* **Problem requirements**
Write all of the entries out again exactly.

:: Information

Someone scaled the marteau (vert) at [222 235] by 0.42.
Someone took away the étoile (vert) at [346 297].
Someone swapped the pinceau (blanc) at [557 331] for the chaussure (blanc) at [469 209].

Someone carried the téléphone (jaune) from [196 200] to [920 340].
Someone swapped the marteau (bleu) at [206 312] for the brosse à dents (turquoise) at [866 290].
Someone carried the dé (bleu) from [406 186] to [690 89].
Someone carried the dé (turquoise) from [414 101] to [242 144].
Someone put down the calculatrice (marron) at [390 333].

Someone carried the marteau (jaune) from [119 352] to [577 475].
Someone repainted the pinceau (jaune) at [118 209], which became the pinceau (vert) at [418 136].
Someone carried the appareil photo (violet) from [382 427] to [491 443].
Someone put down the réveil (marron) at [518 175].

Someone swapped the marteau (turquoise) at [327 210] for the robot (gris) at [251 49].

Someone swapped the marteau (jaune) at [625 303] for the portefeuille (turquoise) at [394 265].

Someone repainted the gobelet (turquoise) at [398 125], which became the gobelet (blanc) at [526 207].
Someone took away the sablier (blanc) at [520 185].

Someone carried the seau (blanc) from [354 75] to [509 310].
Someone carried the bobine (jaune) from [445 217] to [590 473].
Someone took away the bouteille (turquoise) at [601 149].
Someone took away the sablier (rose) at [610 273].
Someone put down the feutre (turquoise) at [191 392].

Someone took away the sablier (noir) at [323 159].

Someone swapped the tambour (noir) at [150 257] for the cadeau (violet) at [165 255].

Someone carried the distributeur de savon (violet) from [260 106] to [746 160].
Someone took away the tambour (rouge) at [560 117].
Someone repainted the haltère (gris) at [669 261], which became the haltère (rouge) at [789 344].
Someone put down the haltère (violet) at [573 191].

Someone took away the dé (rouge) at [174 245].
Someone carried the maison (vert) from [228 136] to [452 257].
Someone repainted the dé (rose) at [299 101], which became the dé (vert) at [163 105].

::::

* **Output for this exercise**
Someone scaled the marteau (vert) at [222 235] by 0.42.
Someone took away the étoile (vert) at [346 297].
Someone swapped the pinceau (blanc) at [557 331] for the chaussure (blanc) at [469 209].

Someone carried the téléphone (jaune) from [196 200] to [920 340].
Someone swapped the marteau (bleu) at [206 312] for the brosse à dents (turquoise) at [866 290].
Someone carried the dé (bleu) from [406 186] to [690 89].
Someone carried the dé (turquoise) from [414 101] to [242 144].
Someone put down the calculatrice (marron) at [390 333].

Someone carried the marteau (jaune) from [119 352] to [577 475].
Someone repainted the pinceau (jaune) at [118 209], which became the pinceau (vert) at [418 136].
Someone carried the appareil photo (violet) from [382 427] to [491 443].
Someone put down the réveil (marron) at [518 175].

Someone swapped the marteau (turquoise) at [327 210] for the robot (gris) at [251 49].

Someone swapped the marteau (jaune) at [625 303] for the portefeuille (turquoise) at [394 265].

Someone repainted the gobelet (turquoise) at [398 125], which became the gobelet (blanc) at [526 207].
Someone took away the sablier (blanc) at [520 185].

Someone carried the seau (blanc) from [354 75] to [509 310].
Someone carried the bobine (jaune) from [445 217] to [590 473].
Someone took away the bouteille (turquoise) at [601 149].
Someone took away the sablier (rose) at [610 273].
Someone put down the feutre (turquoise) at [191 392].

Someone took away the sablier (noir) at [323 159].

Someone swapped the tambour (noir) at [150 257] for the cadeau (violet) at [165 255].

Someone carried the distributeur de savon (violet) from [260 106] to [746 160].
Someone took away the tambour (rouge) at [560 117].
Someone repainted the haltère (gris) at [669 261], which became the haltère (rouge) at [789 344].
Someone put down the haltère (violet) at [573 191].

Someone took away the dé (rouge) at [174 245].
Someone carried the maison (vert) from [228 136] to [452 257].
Someone repainted the dé (rose) at [299 101], which became the dé (vert) at [163 105].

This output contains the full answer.